[WORK ITEM]
For this exercise, output exactly the lines from the opening line of the listing through the line with "(561, 193) = (443, 115): red cupcake -> none", skipping pictures.

▶

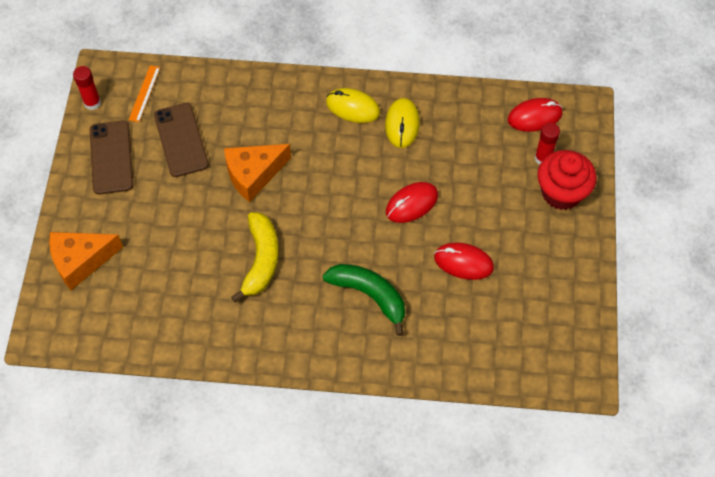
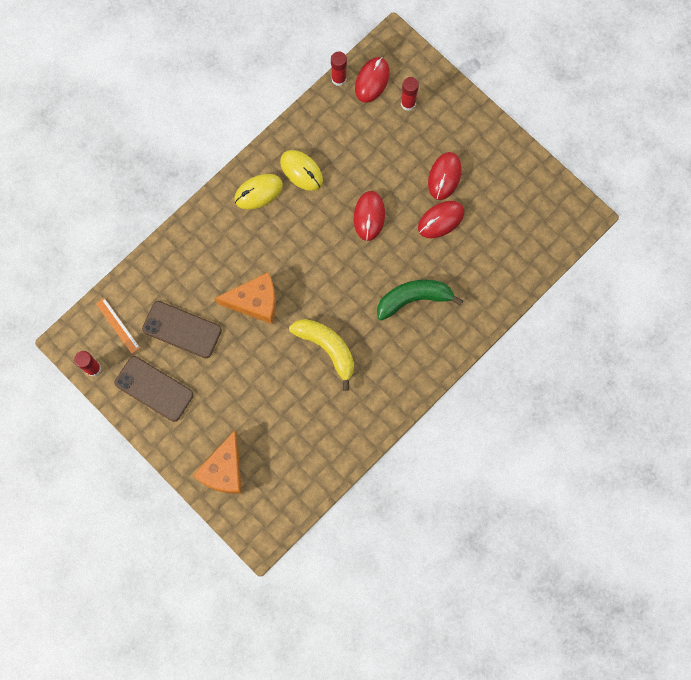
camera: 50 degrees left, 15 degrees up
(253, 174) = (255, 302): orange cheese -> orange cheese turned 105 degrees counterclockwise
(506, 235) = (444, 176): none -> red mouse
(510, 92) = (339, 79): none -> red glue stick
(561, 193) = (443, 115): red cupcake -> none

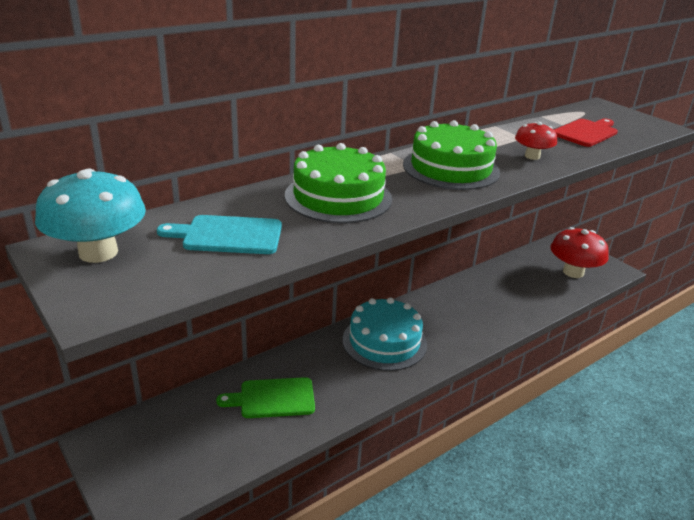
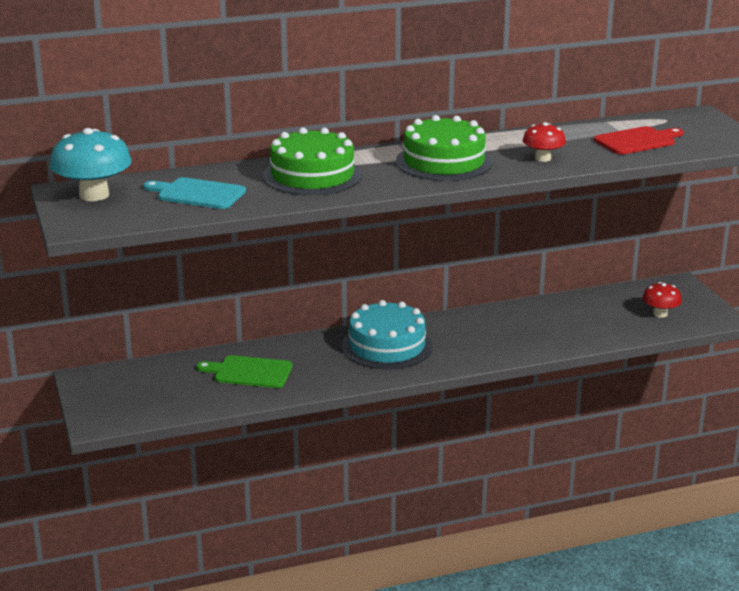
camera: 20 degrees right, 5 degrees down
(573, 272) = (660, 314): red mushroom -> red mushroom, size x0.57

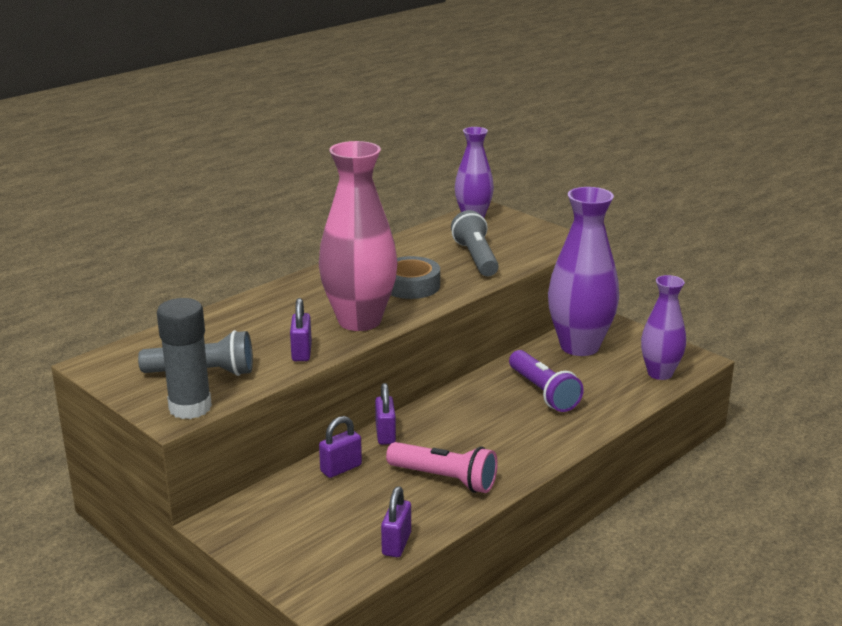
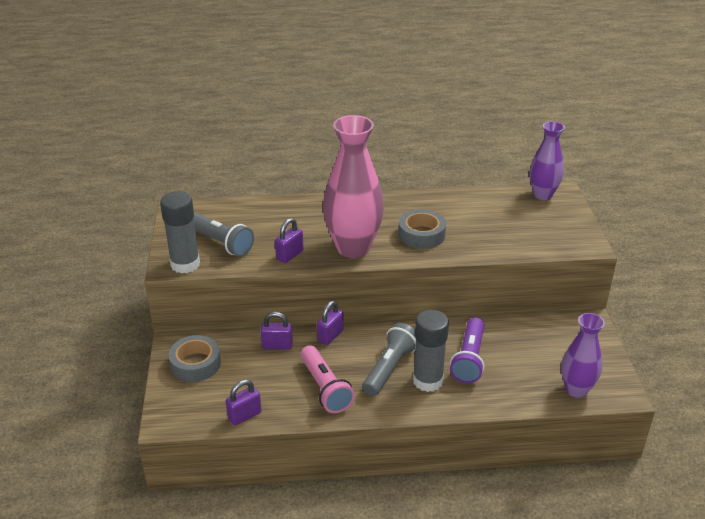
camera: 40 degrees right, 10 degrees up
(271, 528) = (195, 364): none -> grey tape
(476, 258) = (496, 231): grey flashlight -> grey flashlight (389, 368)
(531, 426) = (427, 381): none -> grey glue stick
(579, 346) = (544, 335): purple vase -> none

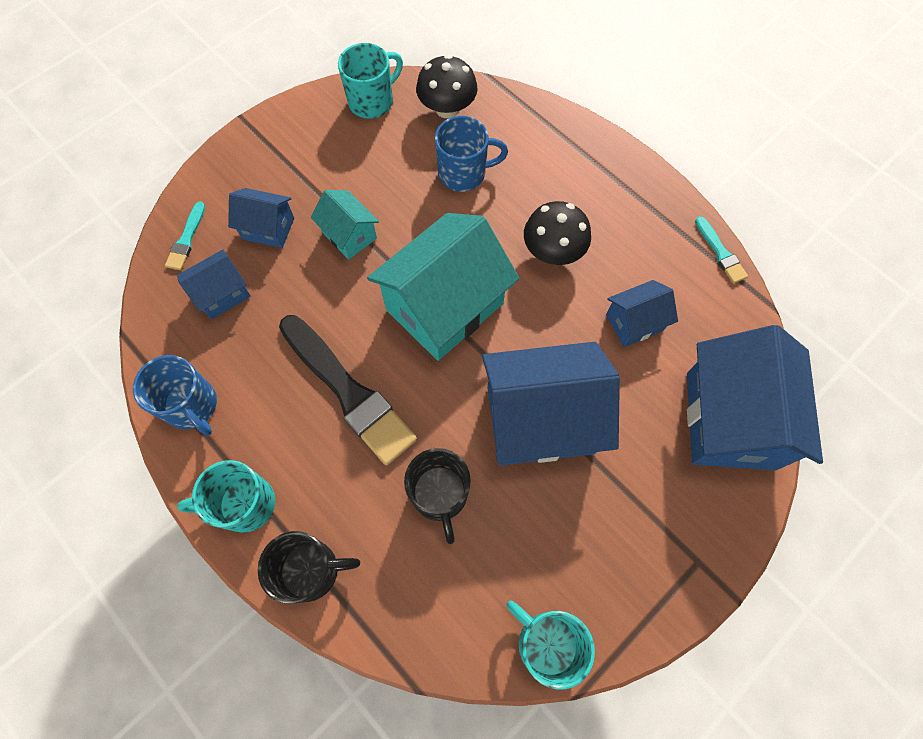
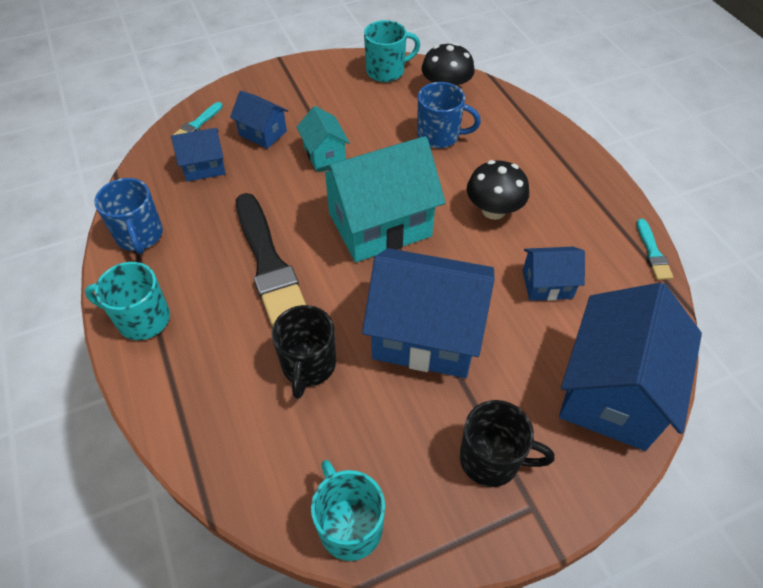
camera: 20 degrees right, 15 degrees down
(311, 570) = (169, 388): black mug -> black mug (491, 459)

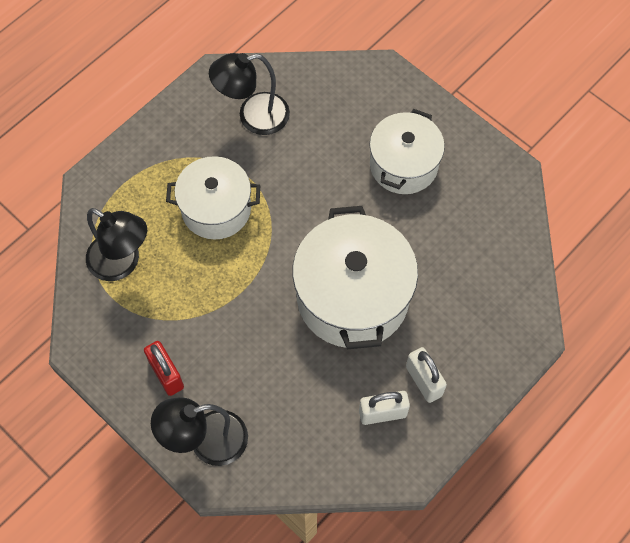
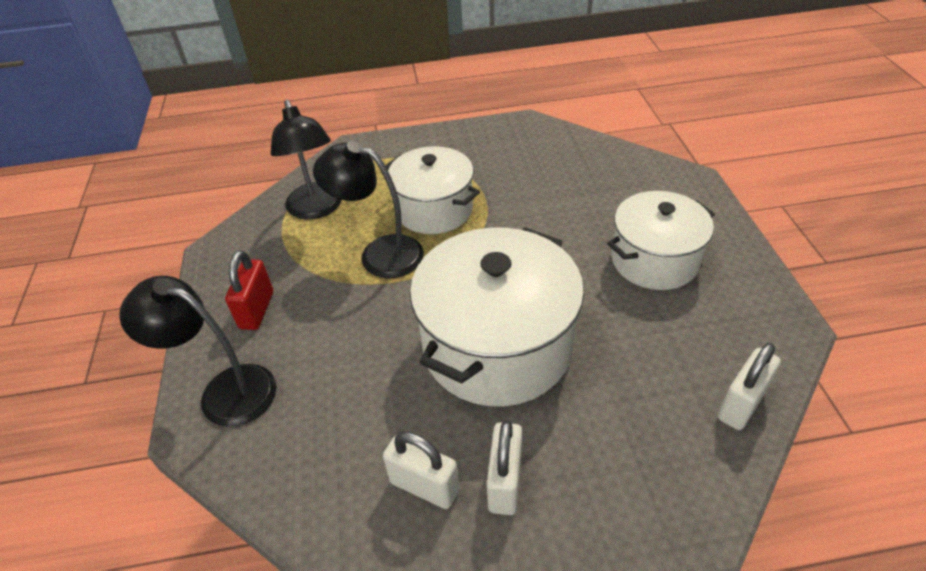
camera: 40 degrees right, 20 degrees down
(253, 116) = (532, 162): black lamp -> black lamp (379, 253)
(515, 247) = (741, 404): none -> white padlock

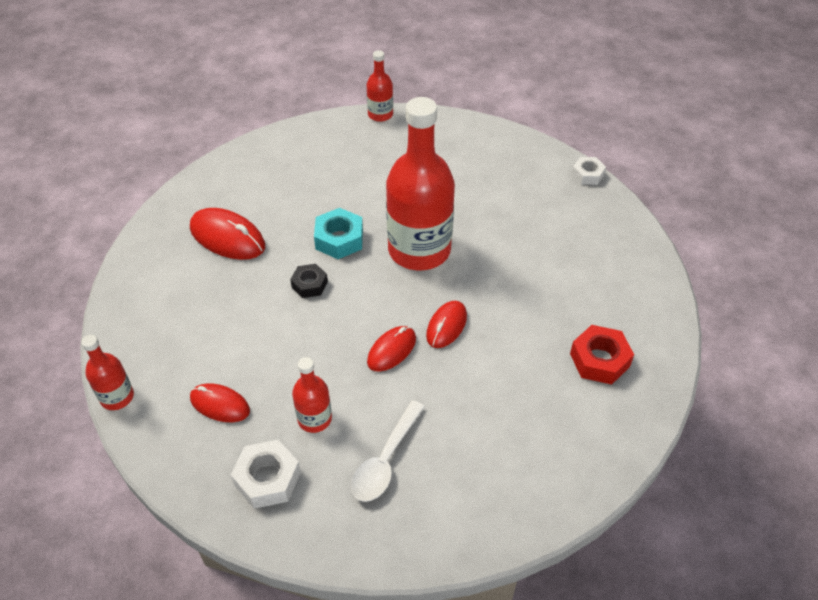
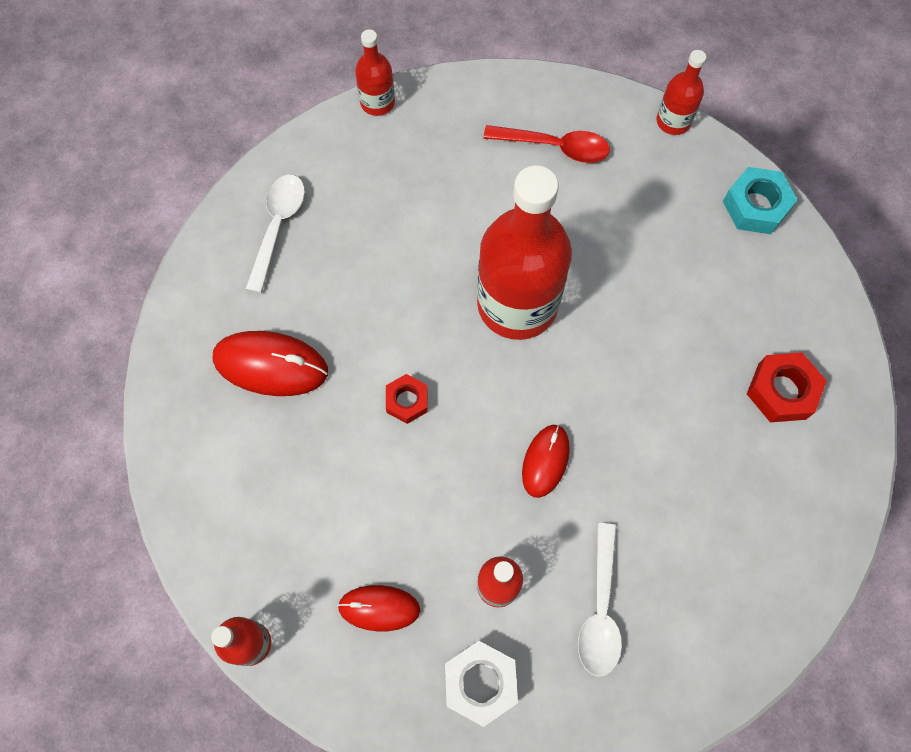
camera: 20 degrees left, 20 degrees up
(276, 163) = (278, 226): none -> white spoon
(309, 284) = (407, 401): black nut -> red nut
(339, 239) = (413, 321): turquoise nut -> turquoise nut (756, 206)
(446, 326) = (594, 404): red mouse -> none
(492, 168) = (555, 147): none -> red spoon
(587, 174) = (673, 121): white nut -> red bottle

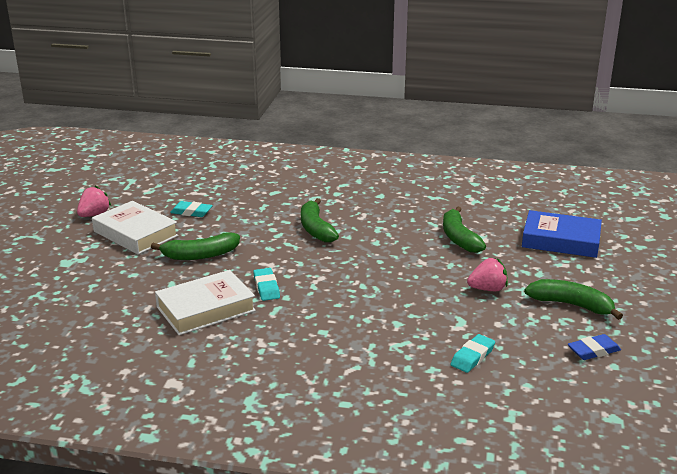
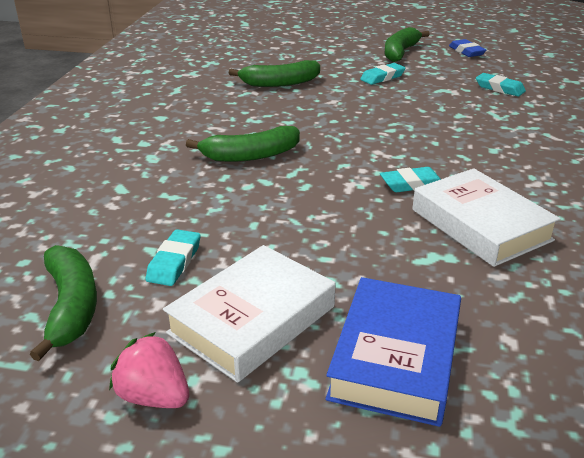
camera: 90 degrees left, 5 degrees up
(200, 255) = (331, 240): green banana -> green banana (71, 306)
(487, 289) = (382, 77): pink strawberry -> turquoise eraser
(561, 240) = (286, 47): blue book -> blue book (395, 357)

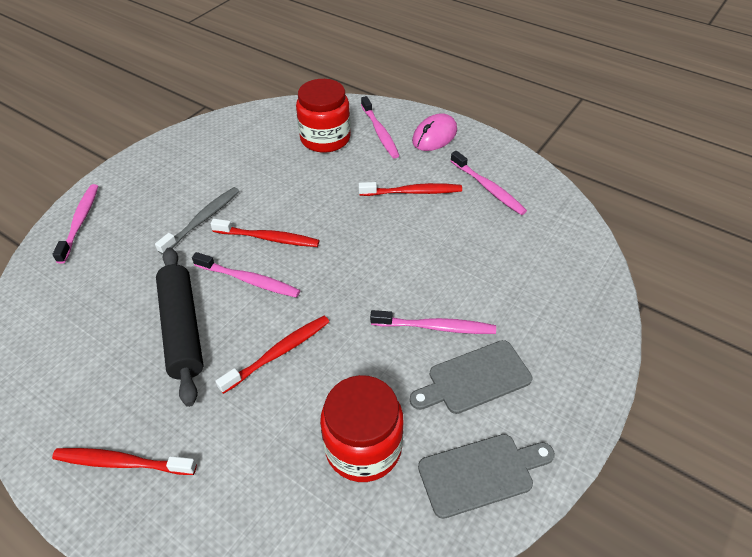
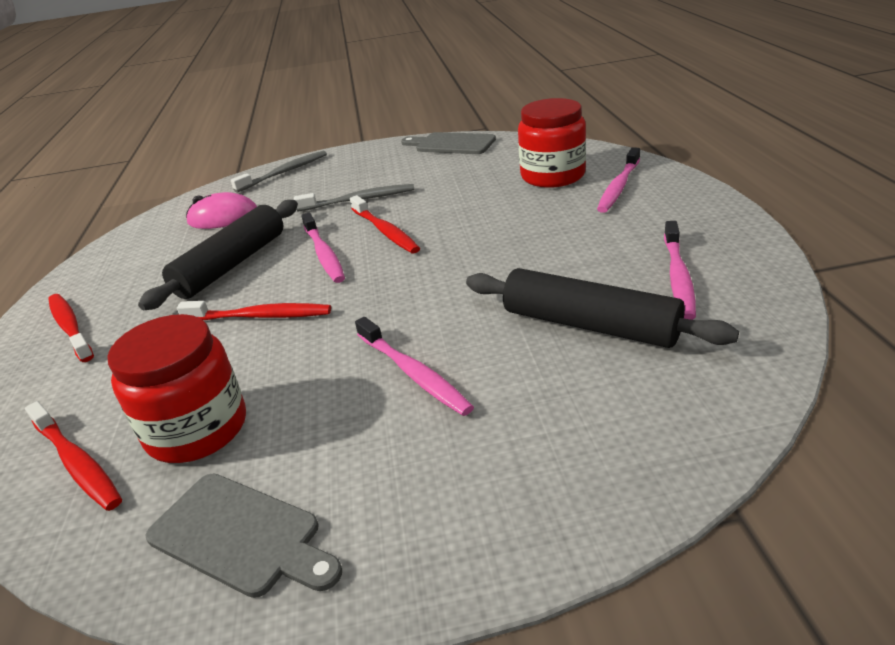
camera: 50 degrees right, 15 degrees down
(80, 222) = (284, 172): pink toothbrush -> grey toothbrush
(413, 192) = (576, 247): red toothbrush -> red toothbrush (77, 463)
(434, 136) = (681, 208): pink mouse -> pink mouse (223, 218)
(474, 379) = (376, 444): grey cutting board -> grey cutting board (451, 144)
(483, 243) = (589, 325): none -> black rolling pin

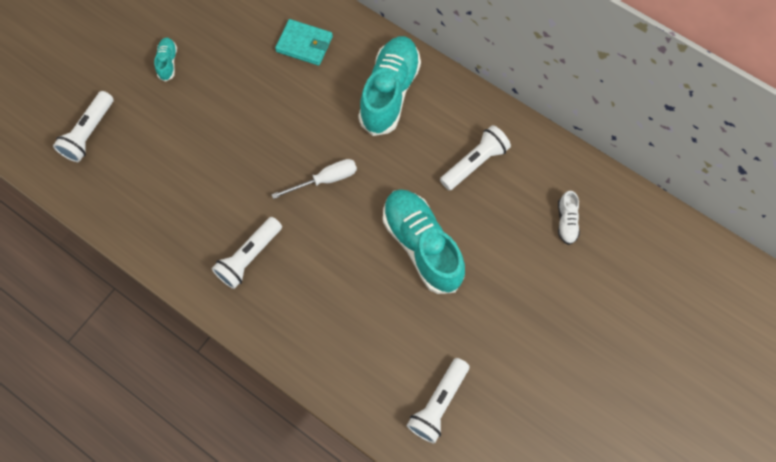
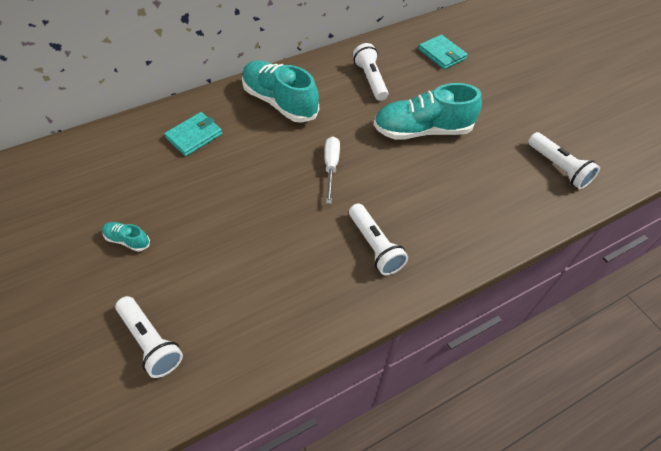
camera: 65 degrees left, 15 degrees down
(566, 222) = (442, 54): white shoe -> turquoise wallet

◀

[WRITTEN ANSWER]
camera: 50 degrees left, 15 degrees up
(253, 174) = (255, 302): orange cheese -> orange cheese turned 105 degrees counterclockwise
(506, 235) = (444, 176): none -> red mouse
(510, 92) = (339, 79): none -> red glue stick
(561, 193) = (443, 115): red cupcake -> none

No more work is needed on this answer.